- [Exercise instructions]:
I'd like the data below restated word for word, with the pictures left out.

- [Given data]:
=== Section Start ===

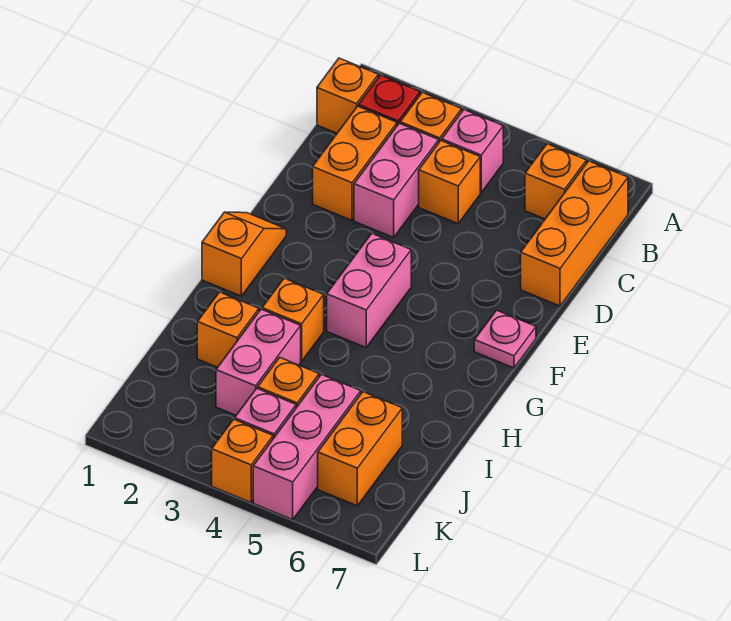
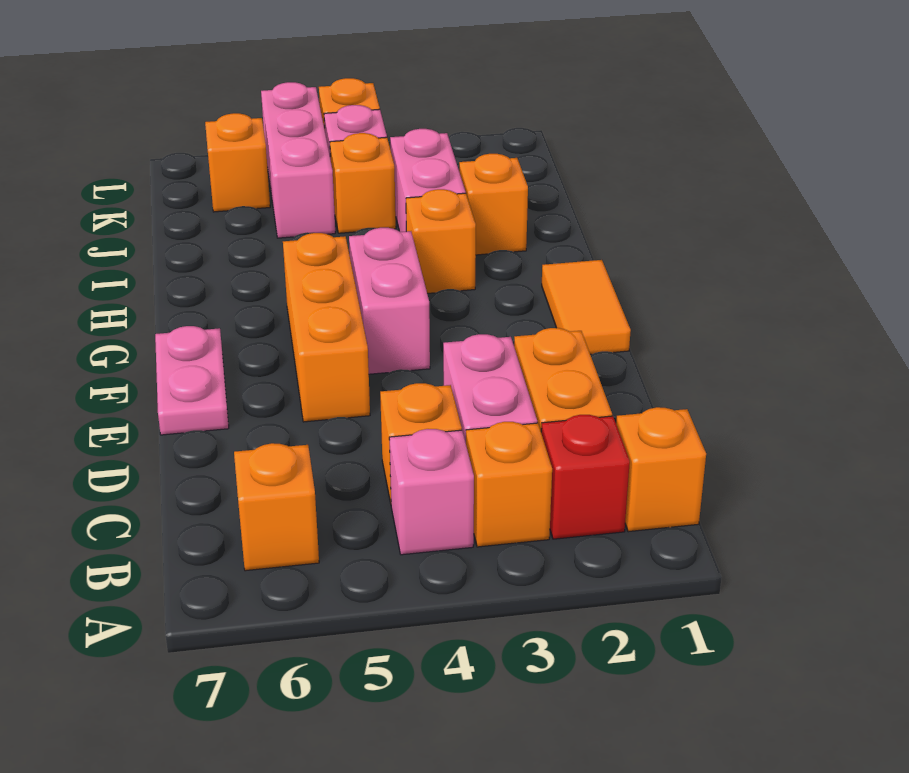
orange brick B7:D7 level 1 -> orange brick E5:G5 level 1
orange slope F1:G1 level 1 top G -> orange tile F1:G1 level 1
pink plate F7 level 1 -> pink plate E7:F7 level 1
orange brick J6:K6 level 1 -> orange brick K6 level 1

=== Section End ===

- [Solution to the exercise]:
orange brick B7:D7 level 1 -> orange brick E5:G5 level 1
orange slope F1:G1 level 1 top G -> orange tile F1:G1 level 1
pink plate F7 level 1 -> pink plate E7:F7 level 1
orange brick J6:K6 level 1 -> orange brick K6 level 1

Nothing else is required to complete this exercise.